THE PROBLEM: Starting at the first line of the entries below, restate each line exactly until you reach the line with "yellow arrow: (165, 32)", and print that one too. Leave the pictures out and stop there.

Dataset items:

----

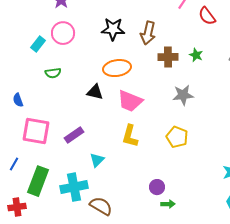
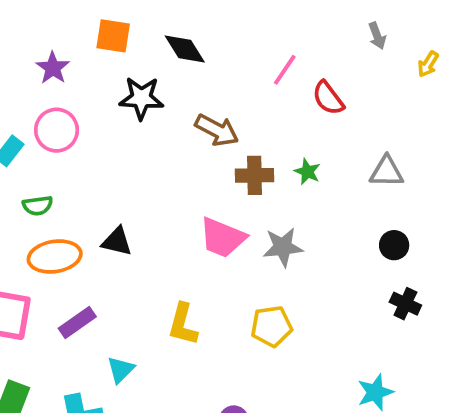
black star: (113, 29) -> (141, 98), moved
brown arrow: (148, 33) -> (217, 130), turned -75
orange ellipse: (117, 68) -> (55, 256), moved
pink trapezoid: (130, 101) -> (222, 238), moved
yellow pentagon: (177, 137) -> (272, 326), turned -30

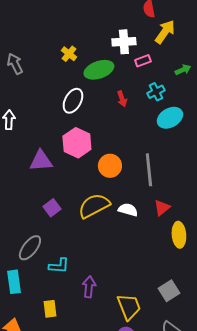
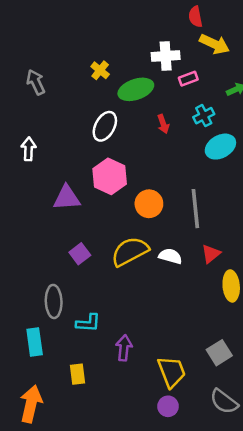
yellow arrow: (165, 32) -> (214, 44), turned 80
gray ellipse: (30, 248) -> (54, 301), turned -40

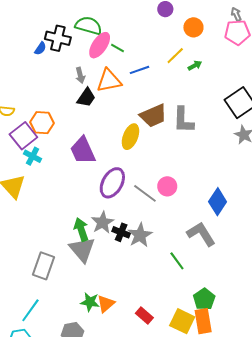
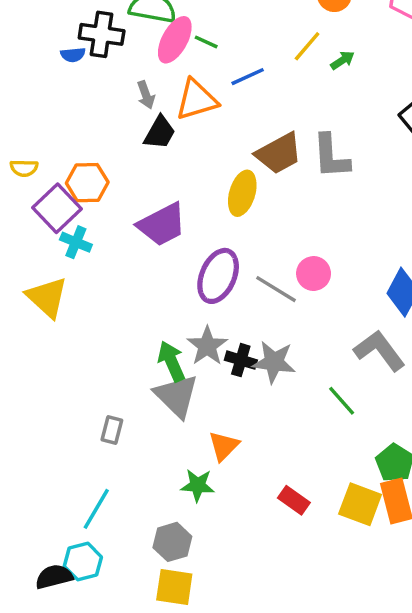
blue semicircle: (40, 48) -> (73, 55), turned 56
purple trapezoid: (83, 150) -> (162, 225), turned -88
gray star: (140, 235) -> (274, 362), turned -30
gray rectangle: (44, 266) -> (112, 430), size x0.6
orange triangle: (106, 304) -> (224, 446), moved

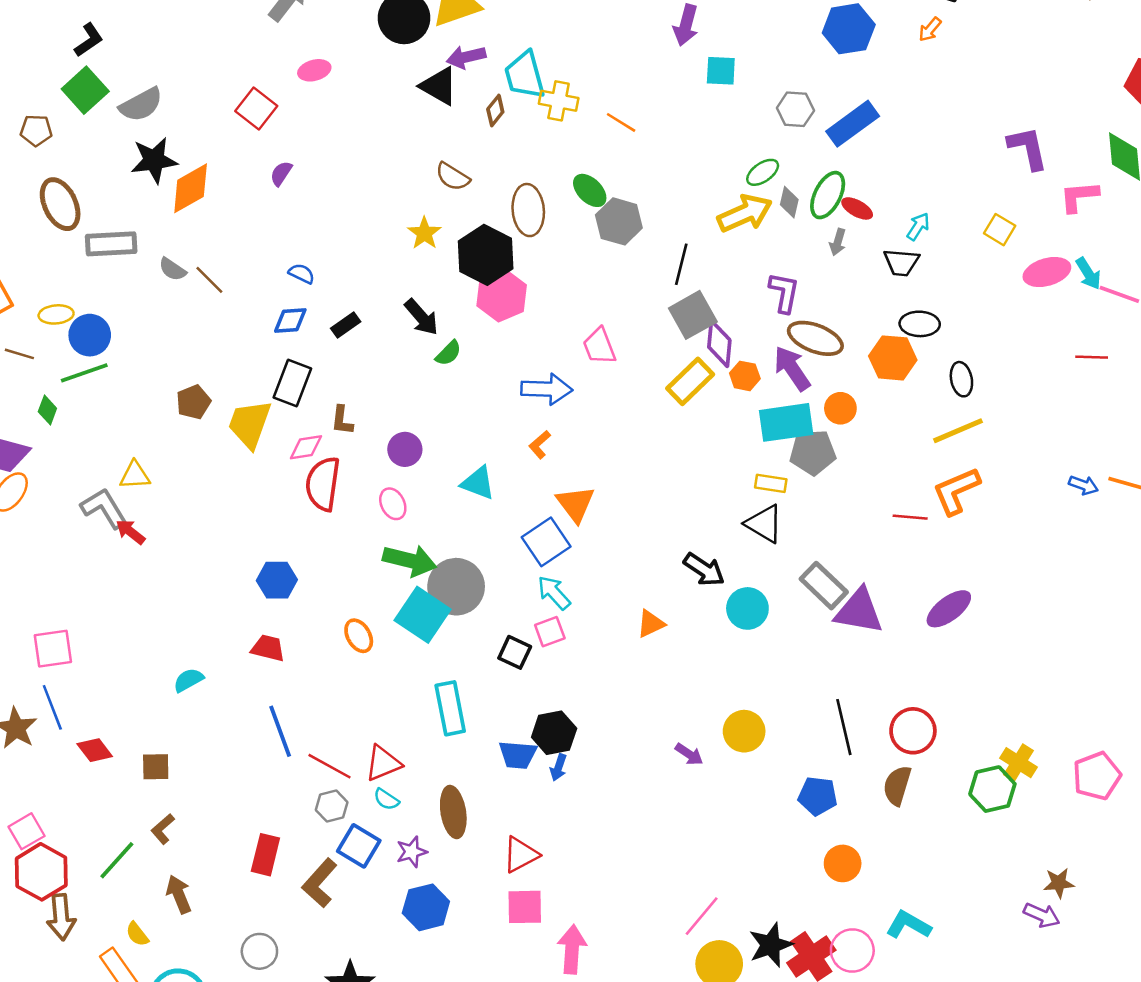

----

EXERCISE SOLUTION:
black star: (113, 29) -> (141, 98), moved
brown arrow: (148, 33) -> (217, 130), turned -75
orange ellipse: (117, 68) -> (55, 256), moved
pink trapezoid: (130, 101) -> (222, 238), moved
yellow pentagon: (177, 137) -> (272, 326), turned -30

yellow arrow: (165, 32) -> (214, 44), turned 80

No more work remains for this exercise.